Find each line below where the word "degrees" occurs, and copy it.
╭─ MATERIAL PROVIDED
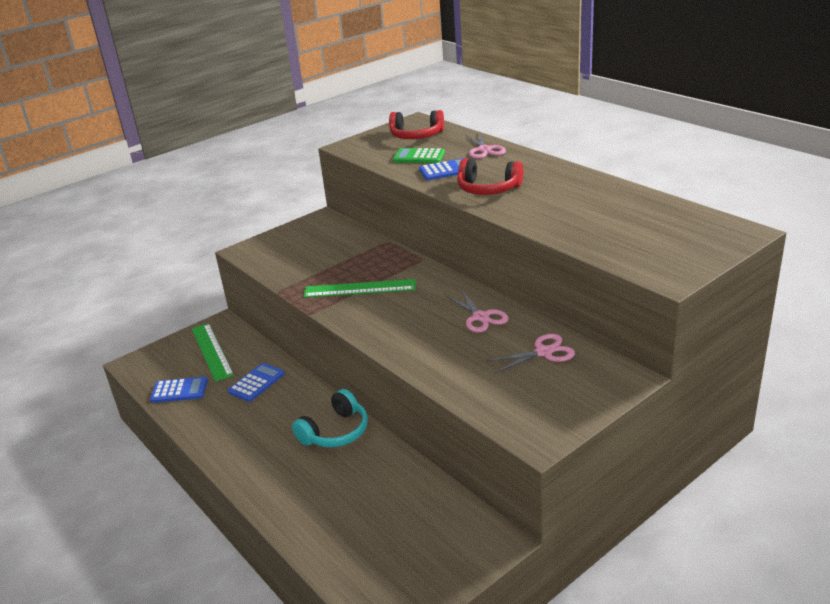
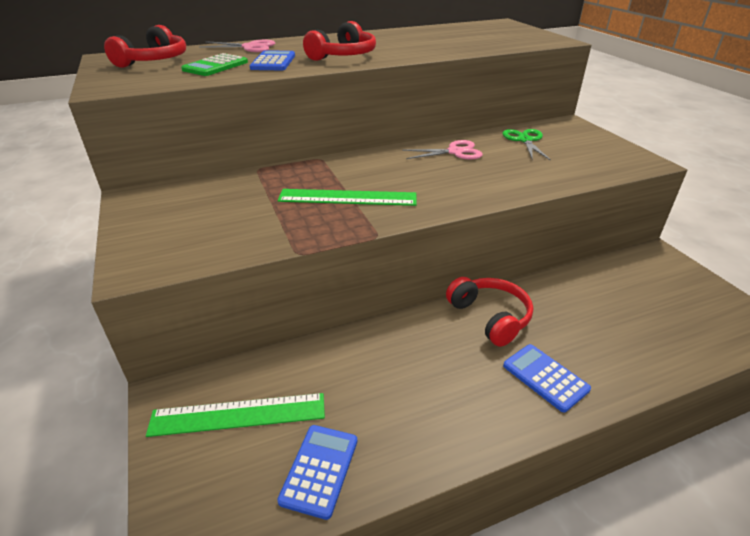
camera: 75 degrees left, 5 degrees up
(256, 383) = (357, 371): blue calculator -> blue calculator (545, 377)
(335, 432) = (490, 317): turquoise headphones -> red headphones
(360, 288) = (347, 197): green ruler -> green ruler turned 75 degrees clockwise
(544, 352) = (525, 140): pink scissors -> green scissors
╰─
WRITTEN SOLUTION:
camera: 75 degrees left, 5 degrees up
(360, 288) = (347, 197): green ruler -> green ruler turned 75 degrees clockwise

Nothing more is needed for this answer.